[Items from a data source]
####################

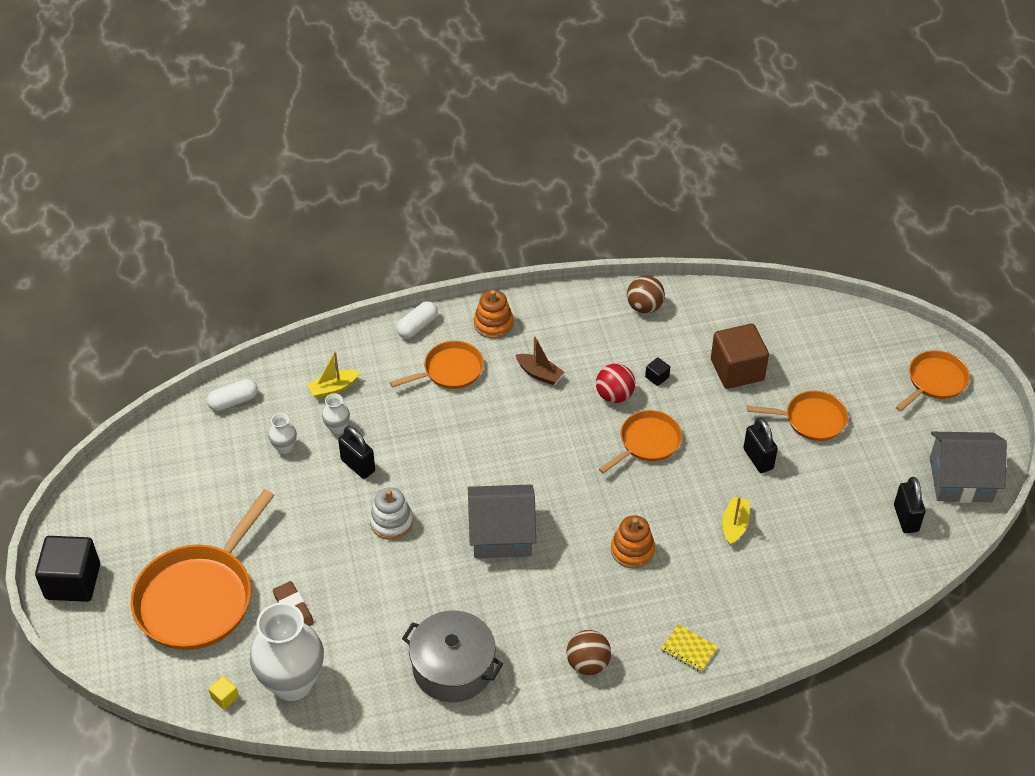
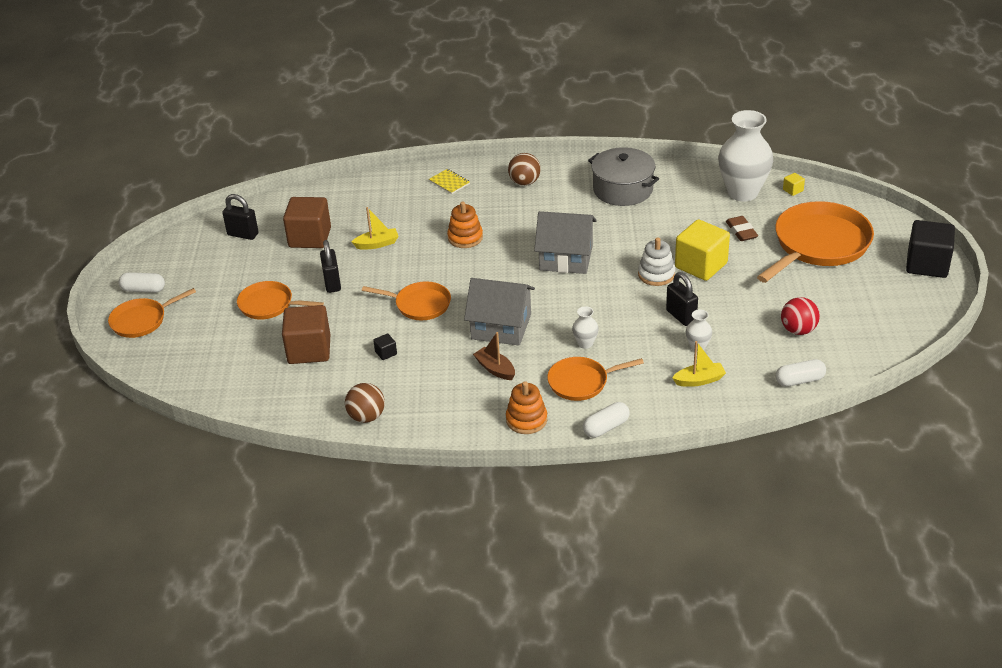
camera: 165 degrees left, 10 degrees down
(284, 447) = (748, 337): white vase -> white vase (585, 343)
(340, 543) = (701, 265): none -> yellow cube
(614, 395) = (432, 343): red ball -> red ball (798, 330)
(647, 442) = (419, 305): orange pan -> orange pan turned 135 degrees counterclockwise
(734, 525) = (377, 244): yellow boat -> yellow boat turned 135 degrees counterclockwise
(821, 524) = (310, 237): none -> brown cube
(906, 518) = (243, 234): black padlock -> black padlock turned 75 degrees counterclockwise
(960, 479) = (181, 253): grey house -> grey house (501, 326)
(963, 421) = (143, 290): none -> white capsule

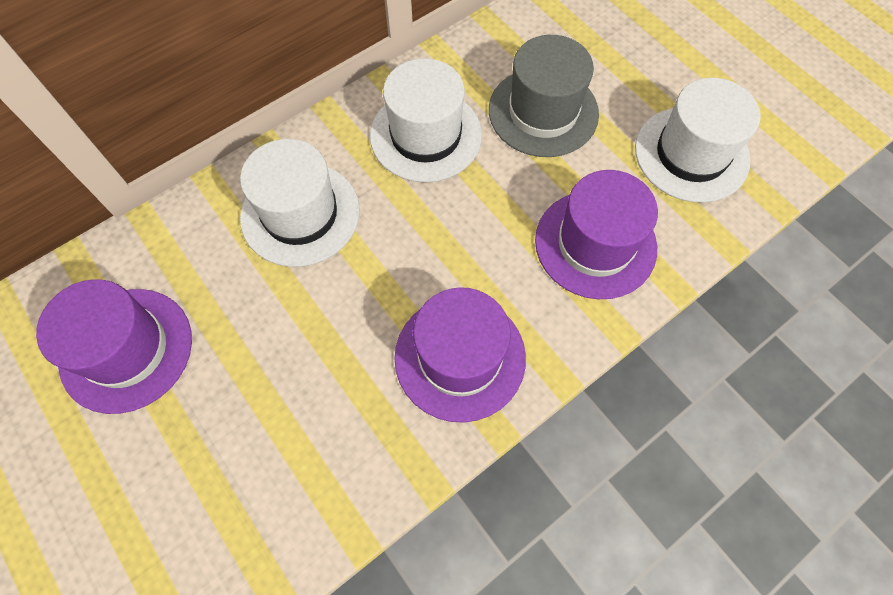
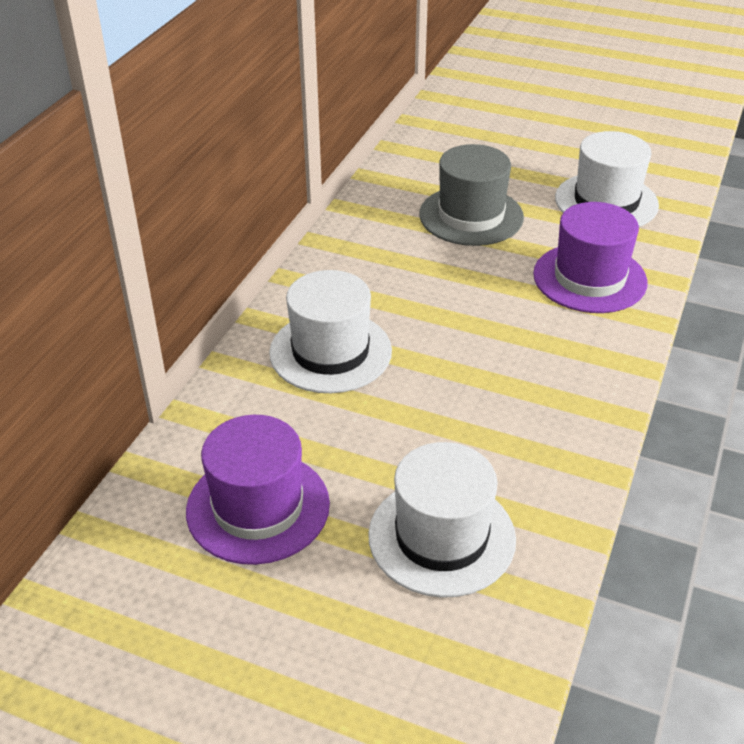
camera: 30 degrees left, 25 degrees down
(426, 135) = (390, 263): white hat -> white hat (441, 537)
(460, 357) = (556, 386): purple hat -> none

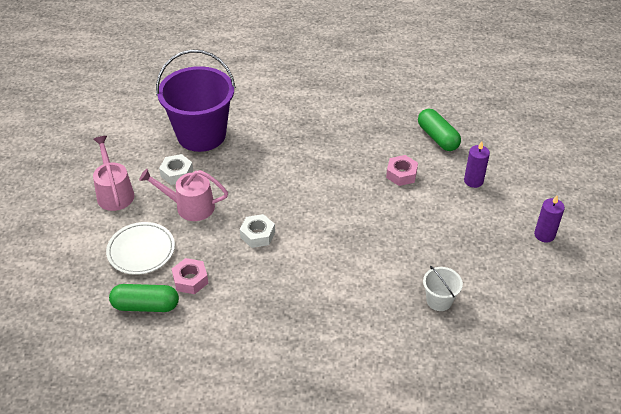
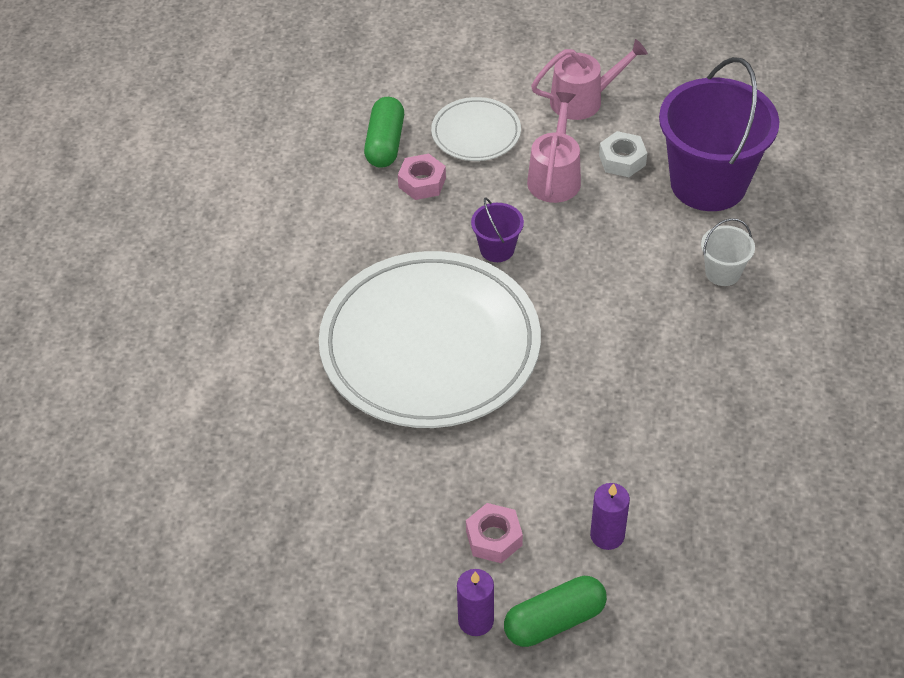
camera: 95 degrees right, 5 degrees up
(257, 235) = (497, 249): white nut -> purple bucket
(346, 266) = (430, 346): none -> white plate
(401, 174) = (623, 432): pink nut -> pink nut (494, 538)
(437, 137) = (719, 496): green capsule -> green capsule (554, 621)
(439, 300) = (356, 451): white bucket -> white bucket (723, 272)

####################

### YOUR ASSIGNMENT:
Please restate the lines above exactly, starting at the first line of the data and stopping at the line containing "(647, 442) = (419, 305): orange", which is included. Omit pictures.

### ANSWER BOX:
camera: 165 degrees left, 10 degrees down
(284, 447) = (748, 337): white vase -> white vase (585, 343)
(340, 543) = (701, 265): none -> yellow cube
(614, 395) = (432, 343): red ball -> red ball (798, 330)
(647, 442) = (419, 305): orange pan -> orange pan turned 135 degrees counterclockwise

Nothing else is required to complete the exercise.